*** Dataset extract Section Begins ***
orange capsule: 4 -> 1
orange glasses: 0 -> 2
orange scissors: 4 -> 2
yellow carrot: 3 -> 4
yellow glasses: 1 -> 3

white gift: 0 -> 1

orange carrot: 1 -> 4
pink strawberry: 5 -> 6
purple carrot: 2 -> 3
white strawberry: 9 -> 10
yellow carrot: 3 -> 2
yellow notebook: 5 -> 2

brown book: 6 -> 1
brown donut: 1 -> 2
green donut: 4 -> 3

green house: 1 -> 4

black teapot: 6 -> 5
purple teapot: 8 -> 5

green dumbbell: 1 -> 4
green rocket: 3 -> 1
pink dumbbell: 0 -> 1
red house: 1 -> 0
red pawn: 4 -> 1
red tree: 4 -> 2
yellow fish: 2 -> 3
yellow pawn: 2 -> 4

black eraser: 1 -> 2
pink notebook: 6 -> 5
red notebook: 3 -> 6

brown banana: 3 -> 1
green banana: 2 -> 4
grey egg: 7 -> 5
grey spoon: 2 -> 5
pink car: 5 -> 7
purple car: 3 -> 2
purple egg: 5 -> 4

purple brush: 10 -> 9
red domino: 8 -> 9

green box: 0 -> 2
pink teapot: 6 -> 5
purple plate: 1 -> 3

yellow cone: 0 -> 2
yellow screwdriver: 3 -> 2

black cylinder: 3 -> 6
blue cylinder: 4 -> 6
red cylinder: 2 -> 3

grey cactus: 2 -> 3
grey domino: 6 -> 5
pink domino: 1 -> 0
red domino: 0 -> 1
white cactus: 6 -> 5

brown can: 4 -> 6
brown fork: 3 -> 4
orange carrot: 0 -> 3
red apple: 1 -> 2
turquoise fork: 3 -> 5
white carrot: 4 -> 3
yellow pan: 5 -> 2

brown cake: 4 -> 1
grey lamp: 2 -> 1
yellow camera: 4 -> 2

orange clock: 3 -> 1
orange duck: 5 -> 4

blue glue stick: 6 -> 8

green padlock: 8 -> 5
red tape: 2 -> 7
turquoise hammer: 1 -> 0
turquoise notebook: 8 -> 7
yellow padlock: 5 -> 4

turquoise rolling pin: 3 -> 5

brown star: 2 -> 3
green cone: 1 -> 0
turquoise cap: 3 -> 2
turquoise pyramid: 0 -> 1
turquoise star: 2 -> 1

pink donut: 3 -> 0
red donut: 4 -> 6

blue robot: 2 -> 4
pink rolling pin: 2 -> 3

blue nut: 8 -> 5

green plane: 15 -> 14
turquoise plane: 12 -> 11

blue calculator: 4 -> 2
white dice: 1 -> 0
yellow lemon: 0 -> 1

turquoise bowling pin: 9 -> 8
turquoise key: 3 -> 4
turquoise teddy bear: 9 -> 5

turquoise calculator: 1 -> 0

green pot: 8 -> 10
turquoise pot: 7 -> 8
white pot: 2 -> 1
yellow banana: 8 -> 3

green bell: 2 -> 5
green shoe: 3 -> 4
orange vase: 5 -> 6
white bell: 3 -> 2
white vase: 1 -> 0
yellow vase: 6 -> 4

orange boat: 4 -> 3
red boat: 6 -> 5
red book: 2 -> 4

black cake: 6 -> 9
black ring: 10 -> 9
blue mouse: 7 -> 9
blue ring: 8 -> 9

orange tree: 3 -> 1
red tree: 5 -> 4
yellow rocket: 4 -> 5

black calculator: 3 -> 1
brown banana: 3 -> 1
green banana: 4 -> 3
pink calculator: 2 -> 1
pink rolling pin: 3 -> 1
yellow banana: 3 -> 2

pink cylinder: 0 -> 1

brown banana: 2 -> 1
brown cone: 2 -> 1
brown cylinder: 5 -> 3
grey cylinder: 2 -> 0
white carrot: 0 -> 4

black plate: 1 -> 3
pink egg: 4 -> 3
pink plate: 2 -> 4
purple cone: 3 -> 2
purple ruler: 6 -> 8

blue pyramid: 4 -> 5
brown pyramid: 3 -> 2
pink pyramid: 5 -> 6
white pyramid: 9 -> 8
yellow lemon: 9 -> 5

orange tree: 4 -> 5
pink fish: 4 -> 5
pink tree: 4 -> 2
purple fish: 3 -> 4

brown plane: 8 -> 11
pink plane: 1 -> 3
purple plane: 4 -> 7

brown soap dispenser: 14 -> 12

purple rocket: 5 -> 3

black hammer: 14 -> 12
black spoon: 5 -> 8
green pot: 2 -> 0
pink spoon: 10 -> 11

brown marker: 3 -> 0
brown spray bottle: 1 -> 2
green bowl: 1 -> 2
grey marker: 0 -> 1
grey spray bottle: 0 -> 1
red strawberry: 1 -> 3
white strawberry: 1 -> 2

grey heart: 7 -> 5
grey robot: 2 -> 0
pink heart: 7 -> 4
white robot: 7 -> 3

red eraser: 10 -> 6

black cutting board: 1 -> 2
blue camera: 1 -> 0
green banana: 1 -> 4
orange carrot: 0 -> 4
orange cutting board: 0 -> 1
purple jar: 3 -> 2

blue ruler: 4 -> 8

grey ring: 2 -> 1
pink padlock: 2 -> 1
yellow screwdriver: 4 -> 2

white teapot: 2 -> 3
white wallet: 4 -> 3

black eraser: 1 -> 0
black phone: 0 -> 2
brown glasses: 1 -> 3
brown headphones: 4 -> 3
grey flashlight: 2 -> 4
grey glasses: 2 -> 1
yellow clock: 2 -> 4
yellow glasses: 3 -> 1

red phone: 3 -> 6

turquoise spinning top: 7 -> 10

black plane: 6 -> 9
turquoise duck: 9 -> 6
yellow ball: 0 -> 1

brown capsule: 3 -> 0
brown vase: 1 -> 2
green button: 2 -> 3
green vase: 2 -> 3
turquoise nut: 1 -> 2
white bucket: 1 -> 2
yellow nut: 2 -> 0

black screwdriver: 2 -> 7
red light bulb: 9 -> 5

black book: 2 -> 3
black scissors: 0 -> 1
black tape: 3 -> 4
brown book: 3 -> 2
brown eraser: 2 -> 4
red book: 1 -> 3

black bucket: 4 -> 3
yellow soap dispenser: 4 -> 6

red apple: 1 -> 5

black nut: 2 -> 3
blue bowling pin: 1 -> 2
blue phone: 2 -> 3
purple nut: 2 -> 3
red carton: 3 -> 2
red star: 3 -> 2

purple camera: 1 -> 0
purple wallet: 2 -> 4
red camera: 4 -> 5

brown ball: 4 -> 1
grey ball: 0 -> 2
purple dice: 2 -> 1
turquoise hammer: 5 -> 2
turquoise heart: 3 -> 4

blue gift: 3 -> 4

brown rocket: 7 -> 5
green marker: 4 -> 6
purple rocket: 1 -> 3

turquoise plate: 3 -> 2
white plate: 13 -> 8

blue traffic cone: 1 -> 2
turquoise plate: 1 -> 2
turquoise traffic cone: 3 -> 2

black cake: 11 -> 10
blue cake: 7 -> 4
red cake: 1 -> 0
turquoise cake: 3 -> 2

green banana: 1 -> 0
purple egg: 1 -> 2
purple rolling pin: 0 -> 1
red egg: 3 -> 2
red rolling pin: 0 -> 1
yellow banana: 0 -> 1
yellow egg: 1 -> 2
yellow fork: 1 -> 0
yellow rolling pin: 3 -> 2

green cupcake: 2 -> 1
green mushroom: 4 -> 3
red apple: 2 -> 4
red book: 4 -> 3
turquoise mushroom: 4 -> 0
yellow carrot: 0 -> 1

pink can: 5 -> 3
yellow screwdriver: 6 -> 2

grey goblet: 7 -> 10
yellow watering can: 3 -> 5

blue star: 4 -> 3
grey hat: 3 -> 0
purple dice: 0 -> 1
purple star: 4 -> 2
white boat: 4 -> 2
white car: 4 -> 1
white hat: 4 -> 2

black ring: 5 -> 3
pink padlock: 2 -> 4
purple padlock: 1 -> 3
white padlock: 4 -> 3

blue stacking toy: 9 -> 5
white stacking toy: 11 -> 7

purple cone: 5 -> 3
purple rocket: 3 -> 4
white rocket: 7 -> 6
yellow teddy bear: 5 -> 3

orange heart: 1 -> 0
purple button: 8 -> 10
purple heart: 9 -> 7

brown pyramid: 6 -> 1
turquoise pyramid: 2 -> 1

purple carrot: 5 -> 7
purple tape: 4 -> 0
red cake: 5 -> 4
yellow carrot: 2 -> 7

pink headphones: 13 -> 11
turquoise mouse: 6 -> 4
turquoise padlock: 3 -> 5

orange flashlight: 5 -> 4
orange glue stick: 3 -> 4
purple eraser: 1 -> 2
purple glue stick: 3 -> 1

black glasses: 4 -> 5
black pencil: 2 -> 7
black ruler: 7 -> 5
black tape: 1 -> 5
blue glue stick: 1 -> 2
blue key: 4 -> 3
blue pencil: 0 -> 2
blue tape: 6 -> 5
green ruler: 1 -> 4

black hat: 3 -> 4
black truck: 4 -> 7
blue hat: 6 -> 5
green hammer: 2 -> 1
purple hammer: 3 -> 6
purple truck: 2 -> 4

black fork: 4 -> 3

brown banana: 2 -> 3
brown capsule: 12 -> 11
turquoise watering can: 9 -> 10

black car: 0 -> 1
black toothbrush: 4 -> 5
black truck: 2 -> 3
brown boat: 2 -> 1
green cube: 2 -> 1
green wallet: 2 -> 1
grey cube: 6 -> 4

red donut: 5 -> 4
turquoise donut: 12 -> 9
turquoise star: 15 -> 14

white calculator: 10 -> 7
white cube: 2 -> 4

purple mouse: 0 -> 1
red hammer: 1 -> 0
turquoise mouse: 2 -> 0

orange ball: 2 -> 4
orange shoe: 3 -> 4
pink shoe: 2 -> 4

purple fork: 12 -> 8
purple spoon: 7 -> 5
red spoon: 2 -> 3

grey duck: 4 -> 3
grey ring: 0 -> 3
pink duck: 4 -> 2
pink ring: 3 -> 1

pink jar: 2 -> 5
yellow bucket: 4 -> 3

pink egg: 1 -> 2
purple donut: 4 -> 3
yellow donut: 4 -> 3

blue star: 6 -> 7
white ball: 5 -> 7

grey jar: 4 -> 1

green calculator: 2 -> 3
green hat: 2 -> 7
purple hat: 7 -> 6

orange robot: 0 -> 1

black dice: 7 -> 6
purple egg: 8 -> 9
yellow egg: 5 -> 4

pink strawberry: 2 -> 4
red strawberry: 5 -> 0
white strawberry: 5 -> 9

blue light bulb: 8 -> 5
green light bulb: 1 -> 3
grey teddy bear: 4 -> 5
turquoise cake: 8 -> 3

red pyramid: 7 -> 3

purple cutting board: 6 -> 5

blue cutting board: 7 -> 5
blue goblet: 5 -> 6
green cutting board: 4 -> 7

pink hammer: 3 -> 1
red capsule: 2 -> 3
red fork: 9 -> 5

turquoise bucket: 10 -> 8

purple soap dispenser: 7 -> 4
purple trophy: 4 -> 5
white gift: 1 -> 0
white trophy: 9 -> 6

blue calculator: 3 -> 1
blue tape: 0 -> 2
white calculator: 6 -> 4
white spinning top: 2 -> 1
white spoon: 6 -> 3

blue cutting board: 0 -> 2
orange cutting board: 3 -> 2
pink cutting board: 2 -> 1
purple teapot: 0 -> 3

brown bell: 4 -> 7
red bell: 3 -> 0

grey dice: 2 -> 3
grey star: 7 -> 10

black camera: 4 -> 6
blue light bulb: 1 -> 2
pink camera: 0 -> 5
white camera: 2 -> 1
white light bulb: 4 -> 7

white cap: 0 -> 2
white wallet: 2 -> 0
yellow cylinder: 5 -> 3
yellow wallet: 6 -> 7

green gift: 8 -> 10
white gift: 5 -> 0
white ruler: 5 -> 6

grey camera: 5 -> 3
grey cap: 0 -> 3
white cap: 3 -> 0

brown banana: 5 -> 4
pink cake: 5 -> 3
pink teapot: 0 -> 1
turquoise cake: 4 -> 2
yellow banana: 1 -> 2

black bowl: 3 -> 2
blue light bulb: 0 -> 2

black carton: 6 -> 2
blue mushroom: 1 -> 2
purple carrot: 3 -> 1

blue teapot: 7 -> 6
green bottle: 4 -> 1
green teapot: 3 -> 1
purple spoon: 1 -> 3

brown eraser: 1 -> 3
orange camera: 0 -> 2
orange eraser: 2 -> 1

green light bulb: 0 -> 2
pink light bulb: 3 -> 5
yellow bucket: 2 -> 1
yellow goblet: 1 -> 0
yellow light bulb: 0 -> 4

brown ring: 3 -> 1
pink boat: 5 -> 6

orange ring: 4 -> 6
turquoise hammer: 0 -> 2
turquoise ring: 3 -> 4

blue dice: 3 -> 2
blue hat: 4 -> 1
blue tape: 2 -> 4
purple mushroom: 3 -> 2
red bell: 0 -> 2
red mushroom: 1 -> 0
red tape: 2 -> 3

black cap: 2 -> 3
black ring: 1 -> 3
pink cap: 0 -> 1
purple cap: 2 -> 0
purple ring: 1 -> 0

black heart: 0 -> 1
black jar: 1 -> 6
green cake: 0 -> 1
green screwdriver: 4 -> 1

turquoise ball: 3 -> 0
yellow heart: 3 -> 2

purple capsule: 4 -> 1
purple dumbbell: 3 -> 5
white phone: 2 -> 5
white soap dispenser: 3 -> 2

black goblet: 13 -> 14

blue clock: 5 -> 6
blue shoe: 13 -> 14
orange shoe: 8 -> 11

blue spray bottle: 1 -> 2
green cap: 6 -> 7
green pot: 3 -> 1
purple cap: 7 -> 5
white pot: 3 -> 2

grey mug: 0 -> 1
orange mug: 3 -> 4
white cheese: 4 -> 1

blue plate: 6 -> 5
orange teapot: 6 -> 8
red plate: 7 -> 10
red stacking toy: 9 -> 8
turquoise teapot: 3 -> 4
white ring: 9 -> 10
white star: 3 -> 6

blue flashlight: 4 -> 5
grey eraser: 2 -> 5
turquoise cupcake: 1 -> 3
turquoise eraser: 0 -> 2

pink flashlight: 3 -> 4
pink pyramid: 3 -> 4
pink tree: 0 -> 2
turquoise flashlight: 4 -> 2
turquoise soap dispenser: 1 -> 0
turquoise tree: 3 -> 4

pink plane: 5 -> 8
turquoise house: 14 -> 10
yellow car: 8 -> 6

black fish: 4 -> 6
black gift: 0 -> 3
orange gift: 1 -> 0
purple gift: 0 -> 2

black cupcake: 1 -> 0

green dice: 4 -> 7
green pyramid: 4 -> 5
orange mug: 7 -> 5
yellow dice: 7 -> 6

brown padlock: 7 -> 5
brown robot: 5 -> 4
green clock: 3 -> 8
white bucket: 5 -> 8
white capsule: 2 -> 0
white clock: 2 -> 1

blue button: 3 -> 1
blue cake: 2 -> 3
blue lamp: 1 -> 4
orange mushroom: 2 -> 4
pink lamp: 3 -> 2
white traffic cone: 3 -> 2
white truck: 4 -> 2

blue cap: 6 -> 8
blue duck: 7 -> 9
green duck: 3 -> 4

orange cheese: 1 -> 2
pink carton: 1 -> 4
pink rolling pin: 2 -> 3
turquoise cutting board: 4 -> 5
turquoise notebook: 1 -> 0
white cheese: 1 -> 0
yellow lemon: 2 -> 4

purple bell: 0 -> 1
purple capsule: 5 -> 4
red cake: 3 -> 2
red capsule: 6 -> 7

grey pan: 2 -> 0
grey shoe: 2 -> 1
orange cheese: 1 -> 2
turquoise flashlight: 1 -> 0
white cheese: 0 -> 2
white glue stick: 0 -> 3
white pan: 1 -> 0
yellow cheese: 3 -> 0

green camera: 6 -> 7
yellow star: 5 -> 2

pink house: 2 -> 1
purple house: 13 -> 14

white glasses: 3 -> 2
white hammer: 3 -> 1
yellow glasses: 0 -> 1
*** Dataset extract Section Ends ***
Exercise - All lines from the beginning of the entries through the line marked "yellow notebook: 5 -> 2" are to be output exactly; nothing else belongs in the answer.

Answer below -
orange capsule: 4 -> 1
orange glasses: 0 -> 2
orange scissors: 4 -> 2
yellow carrot: 3 -> 4
yellow glasses: 1 -> 3

white gift: 0 -> 1

orange carrot: 1 -> 4
pink strawberry: 5 -> 6
purple carrot: 2 -> 3
white strawberry: 9 -> 10
yellow carrot: 3 -> 2
yellow notebook: 5 -> 2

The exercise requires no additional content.